-- Data segment --
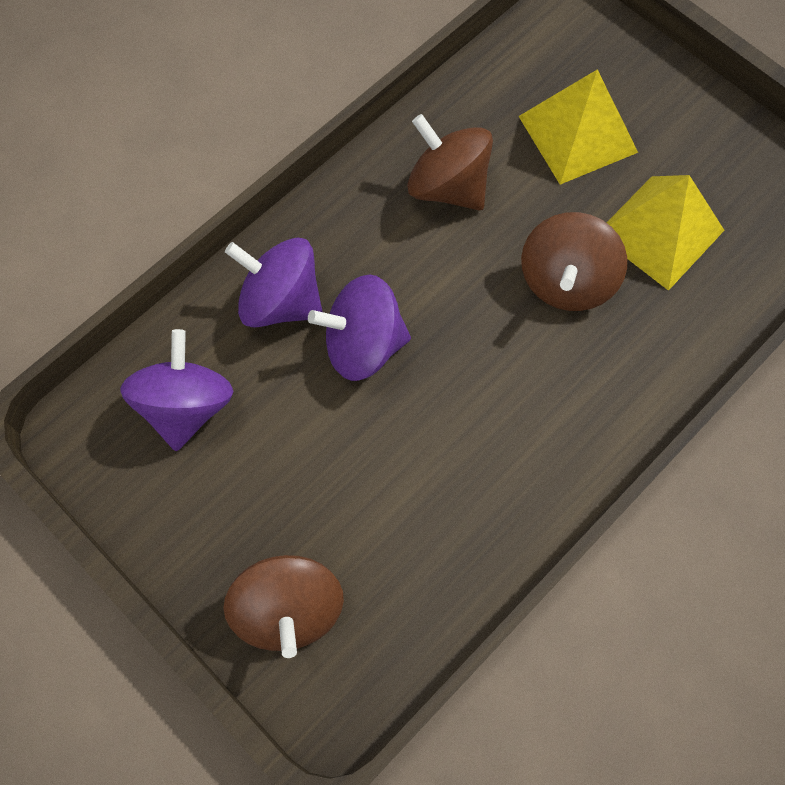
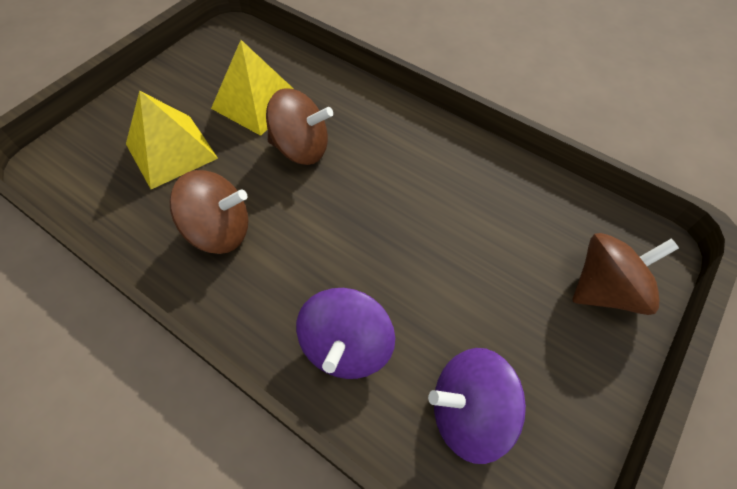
camera: 100 degrees left, 10 degrees down
purple spinning top [308,274,411,381] -> none
brown spinning top [407,114,493,211] -> brown spinning top turned 120 degrees counterclockwise [169,170,249,254]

-- What this task involves --
Once you have checked every line of the material above, return the ones that hold the string "degrees".

-- Result below --
camera: 100 degrees left, 10 degrees down
brown spinning top [407,114,493,211] -> brown spinning top turned 120 degrees counterclockwise [169,170,249,254]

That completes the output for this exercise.